> Your task:
Of the lines below, write out exactly those from the line with "(334, 180) = (341, 391): purple" through the line with "(506, 280) = (656, 341): orange", both included, and skip the rest.

> Records for this task:
————

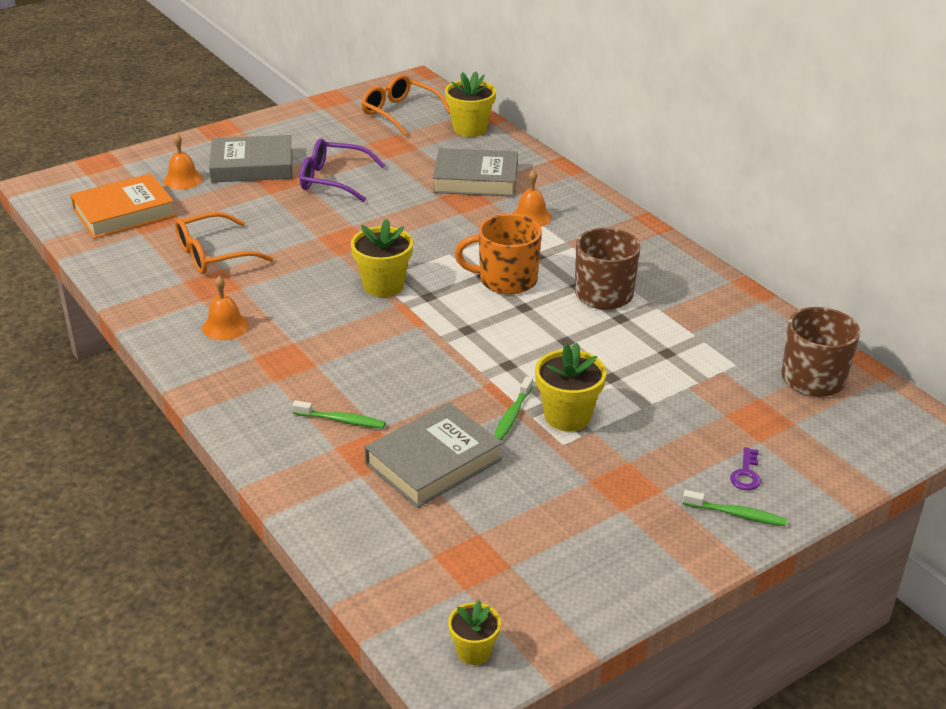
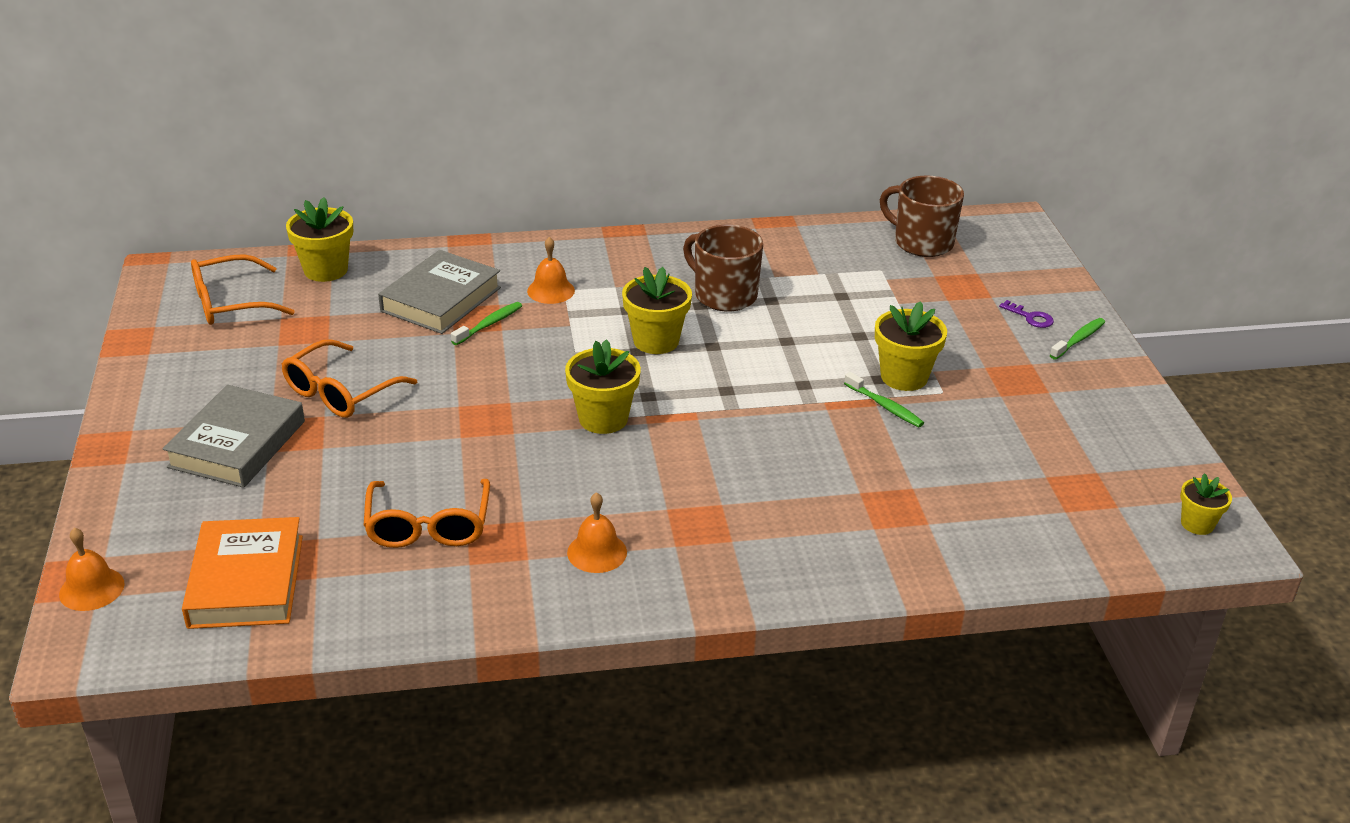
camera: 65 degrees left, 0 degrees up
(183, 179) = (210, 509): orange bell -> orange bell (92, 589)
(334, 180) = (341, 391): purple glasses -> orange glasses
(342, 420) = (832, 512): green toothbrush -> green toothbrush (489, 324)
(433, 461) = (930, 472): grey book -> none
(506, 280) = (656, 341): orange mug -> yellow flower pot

————

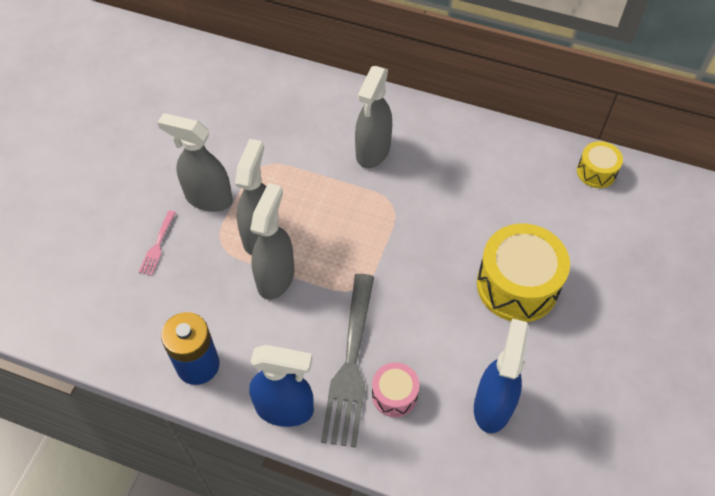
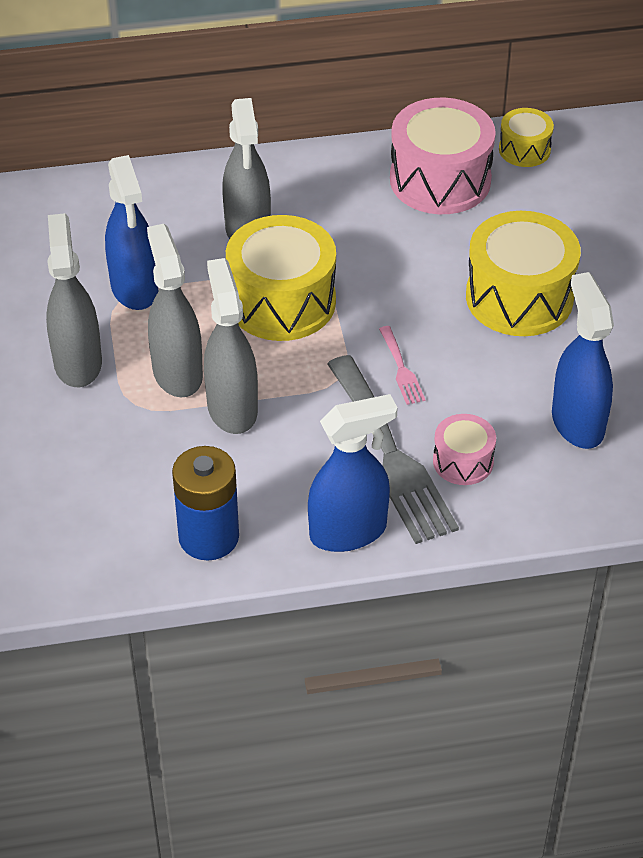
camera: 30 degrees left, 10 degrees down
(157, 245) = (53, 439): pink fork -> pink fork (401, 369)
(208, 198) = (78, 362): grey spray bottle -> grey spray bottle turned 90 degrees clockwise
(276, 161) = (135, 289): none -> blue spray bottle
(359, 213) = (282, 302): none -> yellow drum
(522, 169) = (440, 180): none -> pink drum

————

> Output:
(334, 180) = (341, 391): purple glasses -> orange glasses
(342, 420) = (832, 512): green toothbrush -> green toothbrush (489, 324)
(433, 461) = (930, 472): grey book -> none
(506, 280) = (656, 341): orange mug -> yellow flower pot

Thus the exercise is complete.